RECORDS FOR THE EXERCISE:
---------------

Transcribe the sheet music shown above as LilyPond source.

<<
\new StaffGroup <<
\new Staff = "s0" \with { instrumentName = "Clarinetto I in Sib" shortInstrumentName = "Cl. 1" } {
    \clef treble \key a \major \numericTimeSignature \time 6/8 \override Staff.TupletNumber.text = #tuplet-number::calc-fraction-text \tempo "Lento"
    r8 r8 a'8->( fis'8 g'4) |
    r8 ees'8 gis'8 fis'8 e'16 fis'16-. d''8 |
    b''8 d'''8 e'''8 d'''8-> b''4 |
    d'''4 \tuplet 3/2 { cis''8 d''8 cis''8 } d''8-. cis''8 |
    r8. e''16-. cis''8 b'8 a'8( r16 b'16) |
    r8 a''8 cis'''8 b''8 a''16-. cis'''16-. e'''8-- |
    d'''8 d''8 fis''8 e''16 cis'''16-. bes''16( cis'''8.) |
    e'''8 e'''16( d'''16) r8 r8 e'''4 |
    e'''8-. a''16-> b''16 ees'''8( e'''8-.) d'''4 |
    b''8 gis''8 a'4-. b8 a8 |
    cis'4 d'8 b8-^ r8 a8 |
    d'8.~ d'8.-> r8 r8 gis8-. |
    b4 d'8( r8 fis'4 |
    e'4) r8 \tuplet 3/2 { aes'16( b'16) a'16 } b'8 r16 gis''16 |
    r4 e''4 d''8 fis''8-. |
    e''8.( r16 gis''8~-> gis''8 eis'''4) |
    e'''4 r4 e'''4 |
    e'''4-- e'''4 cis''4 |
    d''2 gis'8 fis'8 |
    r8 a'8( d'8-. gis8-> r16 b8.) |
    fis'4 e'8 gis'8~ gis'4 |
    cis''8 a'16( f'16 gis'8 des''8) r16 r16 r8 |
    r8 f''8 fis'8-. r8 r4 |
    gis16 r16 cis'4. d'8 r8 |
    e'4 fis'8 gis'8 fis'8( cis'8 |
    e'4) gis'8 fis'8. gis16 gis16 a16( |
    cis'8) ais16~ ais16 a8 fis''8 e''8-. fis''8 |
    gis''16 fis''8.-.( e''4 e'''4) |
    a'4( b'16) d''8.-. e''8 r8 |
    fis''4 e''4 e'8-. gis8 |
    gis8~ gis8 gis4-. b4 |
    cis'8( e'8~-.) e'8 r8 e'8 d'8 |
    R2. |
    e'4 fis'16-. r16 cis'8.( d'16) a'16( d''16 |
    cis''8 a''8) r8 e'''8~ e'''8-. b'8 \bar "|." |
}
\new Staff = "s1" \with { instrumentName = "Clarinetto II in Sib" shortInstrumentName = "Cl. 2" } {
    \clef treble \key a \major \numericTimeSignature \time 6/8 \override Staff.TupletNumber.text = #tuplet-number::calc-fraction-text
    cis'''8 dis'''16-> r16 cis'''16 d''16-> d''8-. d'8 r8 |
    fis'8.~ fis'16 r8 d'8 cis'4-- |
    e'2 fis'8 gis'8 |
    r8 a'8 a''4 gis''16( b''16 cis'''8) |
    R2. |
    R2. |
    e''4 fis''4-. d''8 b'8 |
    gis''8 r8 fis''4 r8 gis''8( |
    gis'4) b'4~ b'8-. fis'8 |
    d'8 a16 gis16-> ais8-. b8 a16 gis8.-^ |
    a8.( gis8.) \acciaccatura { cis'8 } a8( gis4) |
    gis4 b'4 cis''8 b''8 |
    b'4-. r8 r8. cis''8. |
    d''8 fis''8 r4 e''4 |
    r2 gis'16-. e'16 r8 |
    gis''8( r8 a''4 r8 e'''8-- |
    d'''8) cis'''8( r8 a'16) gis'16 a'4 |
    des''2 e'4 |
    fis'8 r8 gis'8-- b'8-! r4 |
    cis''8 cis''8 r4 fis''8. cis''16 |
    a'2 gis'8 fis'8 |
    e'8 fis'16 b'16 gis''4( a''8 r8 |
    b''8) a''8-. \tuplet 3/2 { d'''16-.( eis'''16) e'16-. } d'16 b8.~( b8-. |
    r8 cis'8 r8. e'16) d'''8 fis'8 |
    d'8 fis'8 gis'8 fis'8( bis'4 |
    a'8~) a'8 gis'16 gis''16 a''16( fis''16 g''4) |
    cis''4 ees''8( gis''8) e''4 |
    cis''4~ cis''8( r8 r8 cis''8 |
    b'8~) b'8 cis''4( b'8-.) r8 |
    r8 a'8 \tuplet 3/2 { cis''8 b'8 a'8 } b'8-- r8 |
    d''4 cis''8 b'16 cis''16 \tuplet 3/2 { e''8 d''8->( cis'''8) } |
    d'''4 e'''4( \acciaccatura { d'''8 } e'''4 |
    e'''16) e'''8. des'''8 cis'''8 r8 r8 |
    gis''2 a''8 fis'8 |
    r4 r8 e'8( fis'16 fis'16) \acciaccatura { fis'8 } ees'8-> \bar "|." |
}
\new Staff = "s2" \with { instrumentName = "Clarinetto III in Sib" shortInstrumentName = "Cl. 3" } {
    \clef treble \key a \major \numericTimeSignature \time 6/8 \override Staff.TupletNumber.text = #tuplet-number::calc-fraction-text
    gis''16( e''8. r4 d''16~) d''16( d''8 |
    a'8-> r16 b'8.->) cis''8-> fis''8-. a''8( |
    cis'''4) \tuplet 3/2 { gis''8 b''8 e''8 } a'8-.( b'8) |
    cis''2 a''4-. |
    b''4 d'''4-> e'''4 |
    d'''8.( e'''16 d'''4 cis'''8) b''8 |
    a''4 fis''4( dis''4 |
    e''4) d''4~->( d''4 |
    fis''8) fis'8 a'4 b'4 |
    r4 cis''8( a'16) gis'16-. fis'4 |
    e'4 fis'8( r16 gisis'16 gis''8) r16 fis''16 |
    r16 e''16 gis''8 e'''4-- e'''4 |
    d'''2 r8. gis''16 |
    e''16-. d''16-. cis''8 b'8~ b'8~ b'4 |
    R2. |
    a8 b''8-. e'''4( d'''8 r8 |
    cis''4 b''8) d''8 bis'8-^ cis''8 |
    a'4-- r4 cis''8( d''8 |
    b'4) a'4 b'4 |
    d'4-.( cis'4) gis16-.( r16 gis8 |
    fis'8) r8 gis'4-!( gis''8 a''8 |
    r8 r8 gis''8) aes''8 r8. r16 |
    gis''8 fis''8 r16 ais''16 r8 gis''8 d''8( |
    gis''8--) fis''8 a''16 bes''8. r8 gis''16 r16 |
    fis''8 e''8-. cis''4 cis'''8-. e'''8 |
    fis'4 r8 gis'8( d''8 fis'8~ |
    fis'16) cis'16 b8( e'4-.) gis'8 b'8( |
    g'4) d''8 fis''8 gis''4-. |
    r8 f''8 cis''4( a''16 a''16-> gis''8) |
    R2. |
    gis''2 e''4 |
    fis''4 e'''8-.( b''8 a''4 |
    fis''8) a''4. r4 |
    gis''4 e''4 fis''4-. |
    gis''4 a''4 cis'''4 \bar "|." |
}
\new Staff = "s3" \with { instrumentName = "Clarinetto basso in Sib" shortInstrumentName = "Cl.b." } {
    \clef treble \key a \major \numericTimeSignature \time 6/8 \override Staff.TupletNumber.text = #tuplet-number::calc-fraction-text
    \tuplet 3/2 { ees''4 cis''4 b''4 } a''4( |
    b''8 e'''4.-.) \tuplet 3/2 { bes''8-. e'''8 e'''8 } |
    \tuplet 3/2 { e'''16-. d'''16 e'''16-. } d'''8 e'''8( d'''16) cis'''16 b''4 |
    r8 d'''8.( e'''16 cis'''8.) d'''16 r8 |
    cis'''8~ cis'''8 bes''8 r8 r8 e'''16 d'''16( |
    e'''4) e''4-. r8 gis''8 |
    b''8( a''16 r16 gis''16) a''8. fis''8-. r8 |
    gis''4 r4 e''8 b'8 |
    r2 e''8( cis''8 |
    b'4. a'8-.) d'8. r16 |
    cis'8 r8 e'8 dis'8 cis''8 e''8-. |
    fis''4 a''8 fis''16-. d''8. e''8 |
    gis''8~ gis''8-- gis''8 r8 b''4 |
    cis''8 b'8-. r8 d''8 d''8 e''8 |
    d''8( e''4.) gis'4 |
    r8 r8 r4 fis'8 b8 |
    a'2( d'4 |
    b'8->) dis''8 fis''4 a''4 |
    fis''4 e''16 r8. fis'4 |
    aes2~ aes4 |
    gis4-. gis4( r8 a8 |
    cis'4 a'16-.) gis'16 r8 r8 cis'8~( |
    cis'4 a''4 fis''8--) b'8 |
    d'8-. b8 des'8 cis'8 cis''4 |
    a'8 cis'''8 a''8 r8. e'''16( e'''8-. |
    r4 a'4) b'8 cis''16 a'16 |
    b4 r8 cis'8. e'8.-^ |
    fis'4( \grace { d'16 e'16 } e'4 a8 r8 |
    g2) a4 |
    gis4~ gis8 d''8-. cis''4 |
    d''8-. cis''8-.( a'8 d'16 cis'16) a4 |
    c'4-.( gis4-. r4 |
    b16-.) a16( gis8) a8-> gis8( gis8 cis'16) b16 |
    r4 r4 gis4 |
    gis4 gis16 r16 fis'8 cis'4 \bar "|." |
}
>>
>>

---------------

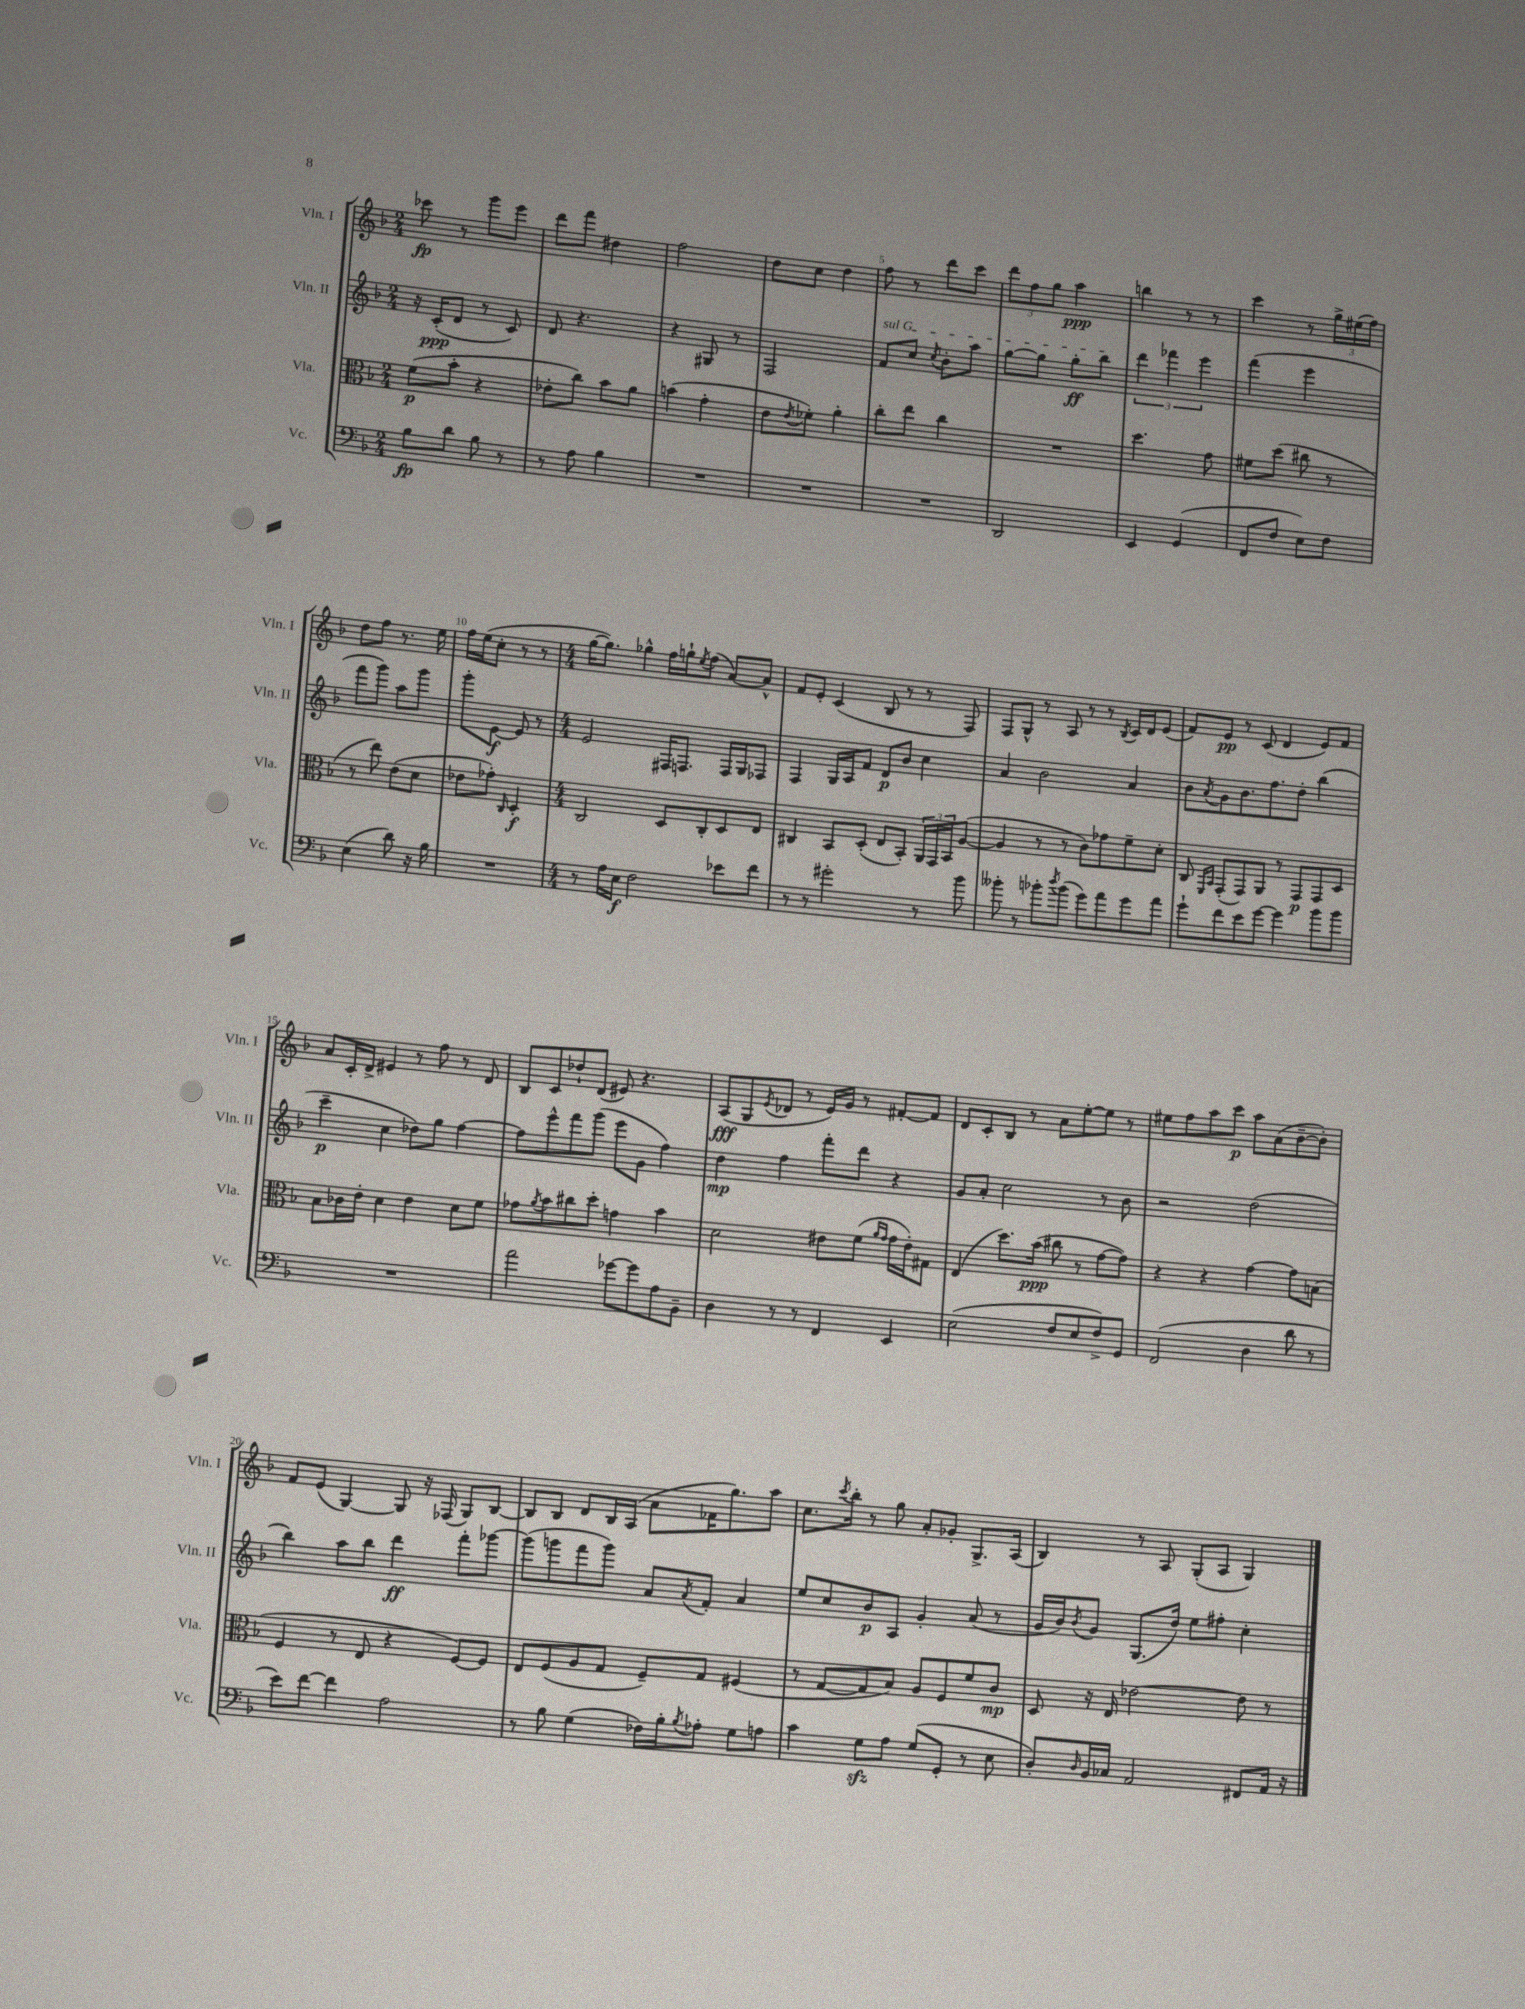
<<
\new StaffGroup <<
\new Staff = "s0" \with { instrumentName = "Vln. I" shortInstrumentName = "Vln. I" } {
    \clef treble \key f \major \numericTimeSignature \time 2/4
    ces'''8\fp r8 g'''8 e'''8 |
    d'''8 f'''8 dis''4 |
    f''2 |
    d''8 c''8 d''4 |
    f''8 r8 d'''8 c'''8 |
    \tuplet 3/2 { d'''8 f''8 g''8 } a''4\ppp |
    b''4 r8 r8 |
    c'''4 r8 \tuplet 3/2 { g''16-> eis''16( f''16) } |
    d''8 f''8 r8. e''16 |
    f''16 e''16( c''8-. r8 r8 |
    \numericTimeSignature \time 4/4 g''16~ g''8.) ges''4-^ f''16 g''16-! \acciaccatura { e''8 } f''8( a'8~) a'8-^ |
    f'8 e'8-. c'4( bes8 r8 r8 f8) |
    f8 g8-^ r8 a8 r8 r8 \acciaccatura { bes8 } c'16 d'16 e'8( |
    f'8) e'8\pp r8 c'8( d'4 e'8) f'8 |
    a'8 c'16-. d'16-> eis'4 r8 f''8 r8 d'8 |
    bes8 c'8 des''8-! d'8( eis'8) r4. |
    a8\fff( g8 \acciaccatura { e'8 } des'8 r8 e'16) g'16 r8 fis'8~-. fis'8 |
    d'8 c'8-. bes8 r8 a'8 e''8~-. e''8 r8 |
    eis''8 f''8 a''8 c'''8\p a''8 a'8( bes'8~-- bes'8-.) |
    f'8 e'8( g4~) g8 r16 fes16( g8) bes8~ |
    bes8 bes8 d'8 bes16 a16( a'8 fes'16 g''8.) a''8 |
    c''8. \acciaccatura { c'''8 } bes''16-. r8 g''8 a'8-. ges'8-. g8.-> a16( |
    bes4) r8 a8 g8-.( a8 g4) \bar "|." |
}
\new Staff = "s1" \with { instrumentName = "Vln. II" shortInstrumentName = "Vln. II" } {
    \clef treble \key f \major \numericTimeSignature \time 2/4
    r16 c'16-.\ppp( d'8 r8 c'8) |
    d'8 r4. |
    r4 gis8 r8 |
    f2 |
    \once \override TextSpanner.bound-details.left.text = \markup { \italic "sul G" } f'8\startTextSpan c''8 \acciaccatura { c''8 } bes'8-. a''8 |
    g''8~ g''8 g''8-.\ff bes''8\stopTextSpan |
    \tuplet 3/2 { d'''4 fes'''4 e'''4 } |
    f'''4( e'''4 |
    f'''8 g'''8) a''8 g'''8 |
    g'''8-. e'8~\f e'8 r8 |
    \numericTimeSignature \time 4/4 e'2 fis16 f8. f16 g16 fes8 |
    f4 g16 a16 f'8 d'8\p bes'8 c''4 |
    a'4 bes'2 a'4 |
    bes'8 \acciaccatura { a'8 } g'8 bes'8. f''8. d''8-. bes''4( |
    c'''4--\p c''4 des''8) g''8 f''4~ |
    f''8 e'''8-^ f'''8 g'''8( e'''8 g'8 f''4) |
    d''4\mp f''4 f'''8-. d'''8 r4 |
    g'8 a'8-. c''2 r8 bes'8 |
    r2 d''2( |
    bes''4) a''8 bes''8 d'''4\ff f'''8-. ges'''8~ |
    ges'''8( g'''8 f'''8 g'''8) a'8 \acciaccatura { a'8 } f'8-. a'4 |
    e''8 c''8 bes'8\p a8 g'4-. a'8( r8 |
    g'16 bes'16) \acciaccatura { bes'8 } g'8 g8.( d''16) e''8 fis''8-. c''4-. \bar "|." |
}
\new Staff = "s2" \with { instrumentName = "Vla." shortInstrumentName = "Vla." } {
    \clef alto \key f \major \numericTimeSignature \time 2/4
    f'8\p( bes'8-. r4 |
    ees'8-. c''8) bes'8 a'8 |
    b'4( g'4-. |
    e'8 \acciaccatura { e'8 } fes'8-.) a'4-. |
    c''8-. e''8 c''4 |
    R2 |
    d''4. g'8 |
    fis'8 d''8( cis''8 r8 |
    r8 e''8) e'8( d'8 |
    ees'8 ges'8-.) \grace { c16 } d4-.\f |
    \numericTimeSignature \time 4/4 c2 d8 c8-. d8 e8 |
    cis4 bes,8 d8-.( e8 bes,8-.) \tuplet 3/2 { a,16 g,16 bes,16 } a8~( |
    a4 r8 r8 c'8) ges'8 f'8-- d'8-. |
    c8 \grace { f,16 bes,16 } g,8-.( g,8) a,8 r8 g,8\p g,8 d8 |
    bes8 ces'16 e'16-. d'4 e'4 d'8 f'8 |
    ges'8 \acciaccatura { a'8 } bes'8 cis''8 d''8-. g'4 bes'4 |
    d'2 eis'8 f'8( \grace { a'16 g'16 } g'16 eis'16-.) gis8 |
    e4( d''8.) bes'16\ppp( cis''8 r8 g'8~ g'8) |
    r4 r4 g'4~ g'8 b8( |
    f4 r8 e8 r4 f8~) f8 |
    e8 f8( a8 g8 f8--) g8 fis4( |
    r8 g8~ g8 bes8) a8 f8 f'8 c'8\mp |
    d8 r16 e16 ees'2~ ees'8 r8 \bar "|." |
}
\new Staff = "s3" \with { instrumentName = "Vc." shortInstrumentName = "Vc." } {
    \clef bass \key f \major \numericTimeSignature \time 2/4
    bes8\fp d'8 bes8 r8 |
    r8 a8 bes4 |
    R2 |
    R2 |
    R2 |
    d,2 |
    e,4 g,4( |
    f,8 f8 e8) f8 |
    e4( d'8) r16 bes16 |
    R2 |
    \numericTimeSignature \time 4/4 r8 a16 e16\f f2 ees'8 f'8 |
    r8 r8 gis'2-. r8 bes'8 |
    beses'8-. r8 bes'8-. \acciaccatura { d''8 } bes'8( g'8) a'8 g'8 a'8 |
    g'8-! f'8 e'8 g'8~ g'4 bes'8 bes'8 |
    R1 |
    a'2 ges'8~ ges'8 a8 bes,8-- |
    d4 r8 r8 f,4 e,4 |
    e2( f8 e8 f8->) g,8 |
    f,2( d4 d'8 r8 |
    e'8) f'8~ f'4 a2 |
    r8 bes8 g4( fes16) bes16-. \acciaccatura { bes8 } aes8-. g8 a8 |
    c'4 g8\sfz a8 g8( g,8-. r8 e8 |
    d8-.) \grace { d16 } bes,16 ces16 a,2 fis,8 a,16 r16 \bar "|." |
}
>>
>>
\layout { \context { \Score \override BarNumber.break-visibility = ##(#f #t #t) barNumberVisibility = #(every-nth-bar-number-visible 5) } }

---------------

REQUIREMENT:
Report each row above that contains the string "grace", copying every such row in full. Case counts.

RIGHT ANSWER:
    fis'4( \grace { d'16 e'16 } e'4 a8 r8 |
    ees'8 ges'8-.) \grace { c16 } d4-.\f |
    c8 \grace { f,16 bes,16 } g,8-.( g,8) a,8 r8 g,8\p g,8 d8 |
    d'2 eis'8 f'8( \grace { a'16 g'16 } g'16 eis'16-.) gis8 |
    d8-.) \grace { d16 } bes,16 ces16 a,2 fis,8 a,16 r16 \bar "|." |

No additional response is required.